Object state comparisons:

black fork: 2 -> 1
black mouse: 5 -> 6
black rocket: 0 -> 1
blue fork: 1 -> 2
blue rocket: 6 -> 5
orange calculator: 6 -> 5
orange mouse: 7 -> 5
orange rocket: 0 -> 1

...

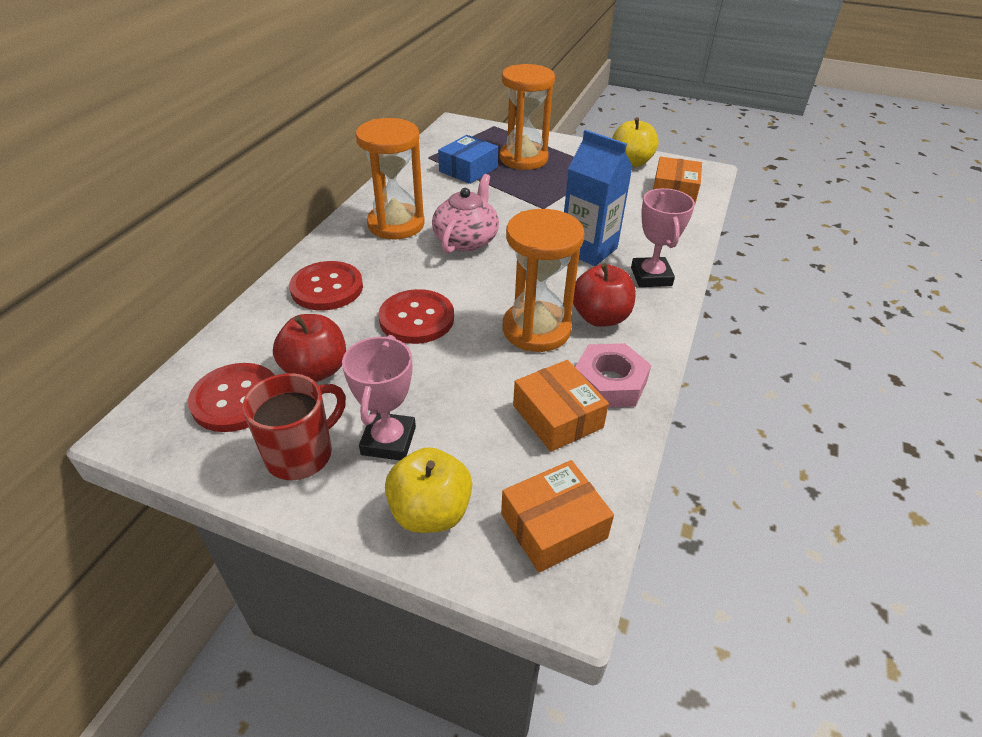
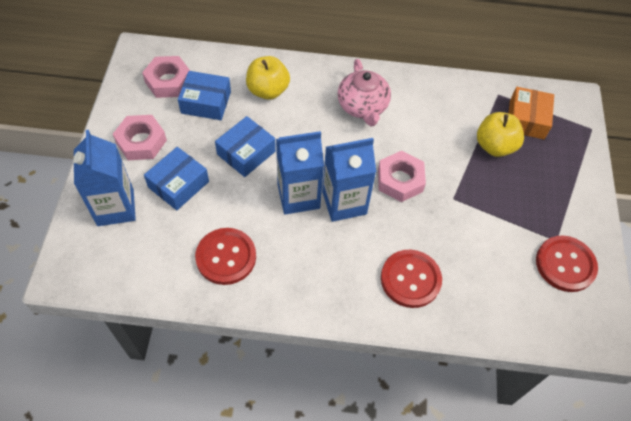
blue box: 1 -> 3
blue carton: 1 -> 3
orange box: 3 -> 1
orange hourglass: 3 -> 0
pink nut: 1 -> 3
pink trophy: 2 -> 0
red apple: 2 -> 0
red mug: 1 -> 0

TASK DETAILS: Write down again, exactly as given, only the lines above that fall from the line with "blue rocket: 6 -> 5" to the line with "orange rocket: 0 -> 1", inclusive.

ANSWER FOR THIS EXERCISE:
blue rocket: 6 -> 5
orange calculator: 6 -> 5
orange mouse: 7 -> 5
orange rocket: 0 -> 1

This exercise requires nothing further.